(DATASET RECORDS Opens)

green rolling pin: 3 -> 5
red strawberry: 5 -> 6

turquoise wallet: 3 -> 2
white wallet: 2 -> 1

(DATASET RECORDS Closes)
(DATASET RECORDS Opens)

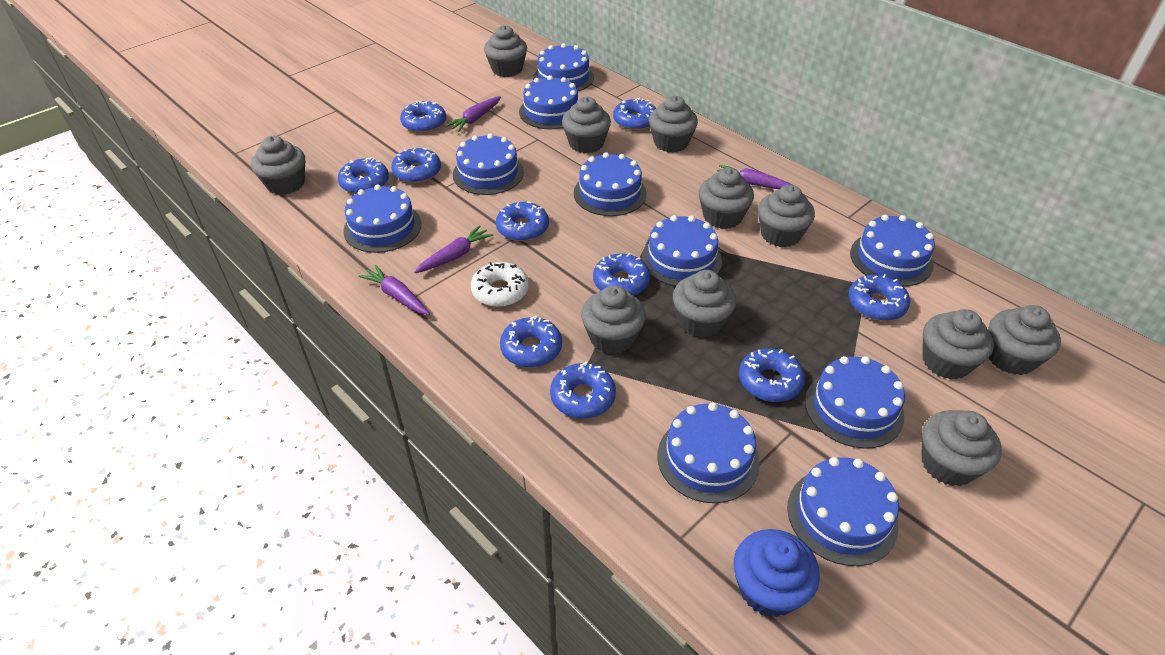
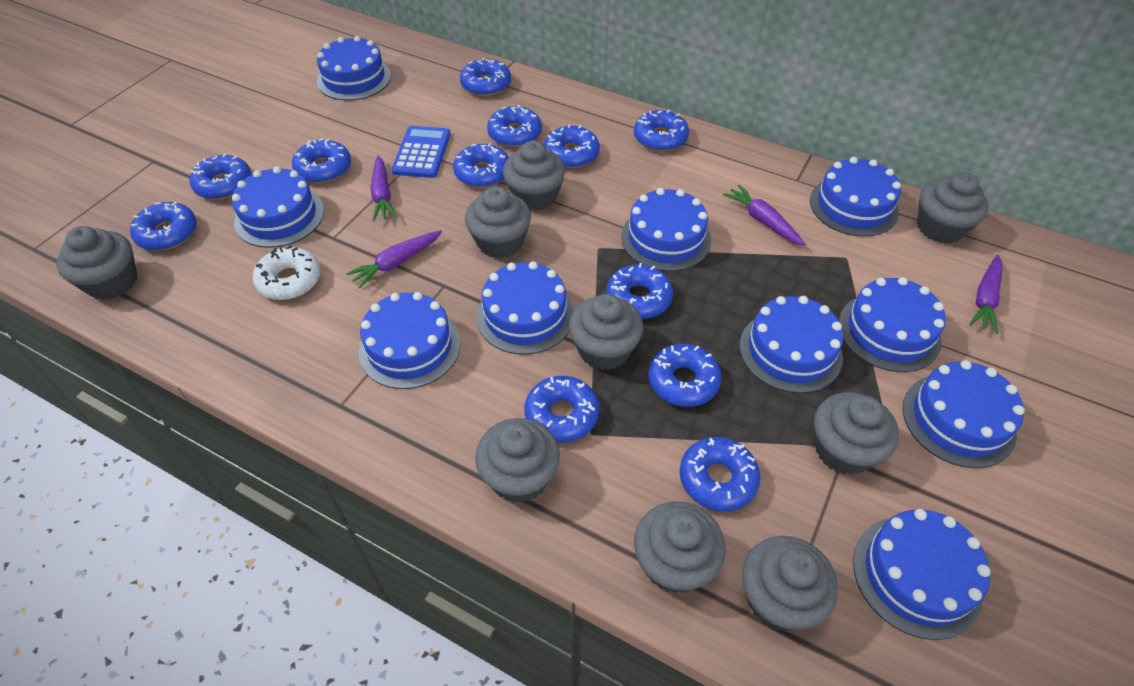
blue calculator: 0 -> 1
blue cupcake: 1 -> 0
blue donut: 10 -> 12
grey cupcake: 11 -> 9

(DATASET RECORDS Closes)

Of the lines above, extract only those from the line with "red strawberry: 5 -> 6" to the line with "white wallet: 2 -> 1", both included, exactly as written.

red strawberry: 5 -> 6

turquoise wallet: 3 -> 2
white wallet: 2 -> 1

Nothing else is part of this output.